(Scene image comparisons)

◆ ◆ ◆ ◆ ◆

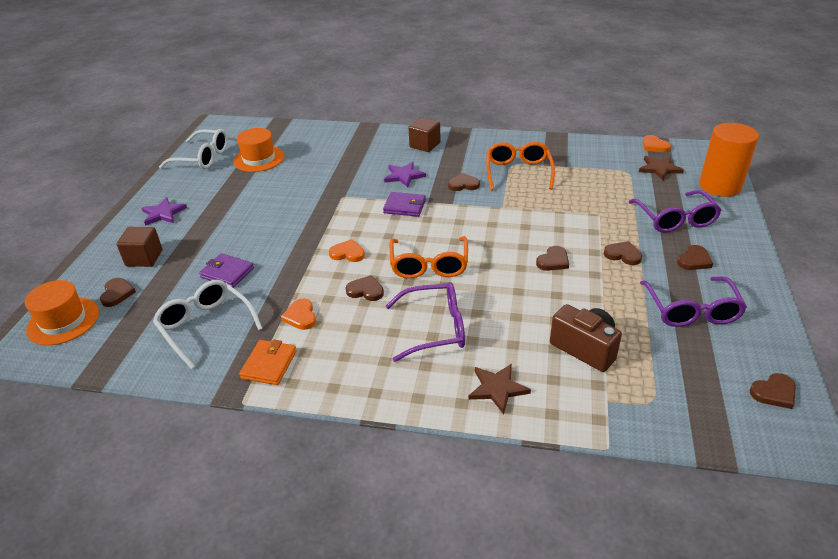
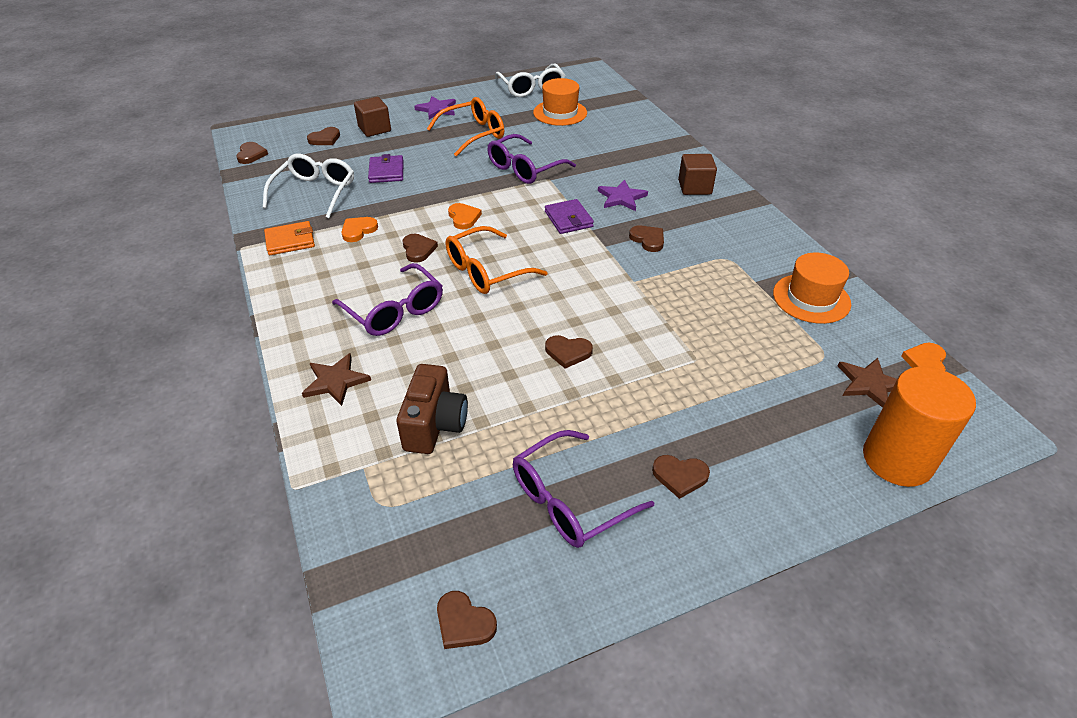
camera: 55 degrees right, 5 degrees up
(63, 321) = (281, 134): orange hat -> orange hat (811, 298)
(518, 172) = (716, 268): orange glasses -> orange glasses (473, 134)
(623, 255) = (631, 405): brown heart -> brown heart (251, 155)
(675, 219) = (758, 433): purple glasses -> purple glasses (525, 168)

◆ ◆ ◆ ◆ ◆

With the pictures set aside, repeat every entry above exactly.

camera: 55 degrees right, 5 degrees up
(63, 321) = (281, 134): orange hat -> orange hat (811, 298)
(518, 172) = (716, 268): orange glasses -> orange glasses (473, 134)
(623, 255) = (631, 405): brown heart -> brown heart (251, 155)
(675, 219) = (758, 433): purple glasses -> purple glasses (525, 168)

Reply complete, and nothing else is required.